(Extracted data entries)
• • • • •

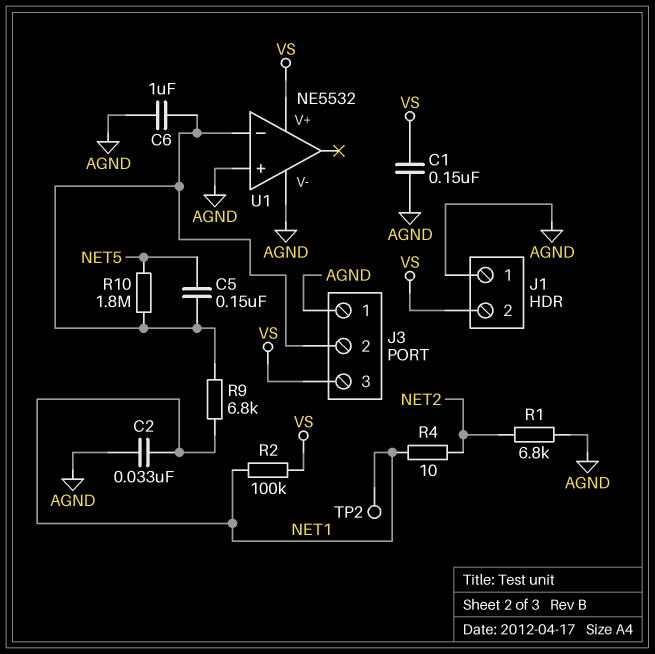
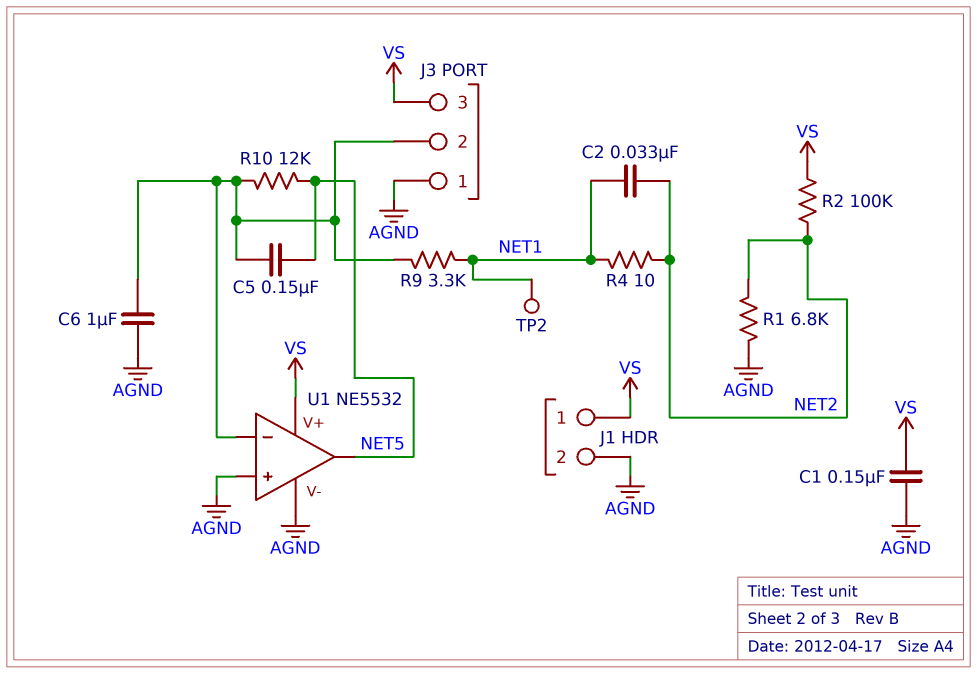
C2: 33nF (AGND, NET1) -> 33nF (NET1, NET2)
J1 pin 1: AGND -> VS
J1 pin 2: VS -> AGND
R2: 100k (NET1, VS) -> 100k (NET2, VS)
R9: 6.8k (J3/2, NET1) -> 3.3k (J3/2, NET1)
R10: 1.8M (J3/2, NET5) -> 12k (J3/2, NET5)
U1 pin out: none -> NET5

• • • • •

Activity: The answer must be the lines from the one containing "R9: 6.8k (J3/2, NET1) -> 3.3k (J3/2, NET1)" through the last line of the records, written out exactly; please include nothing more.

Solution for this task:
R9: 6.8k (J3/2, NET1) -> 3.3k (J3/2, NET1)
R10: 1.8M (J3/2, NET5) -> 12k (J3/2, NET5)
U1 pin out: none -> NET5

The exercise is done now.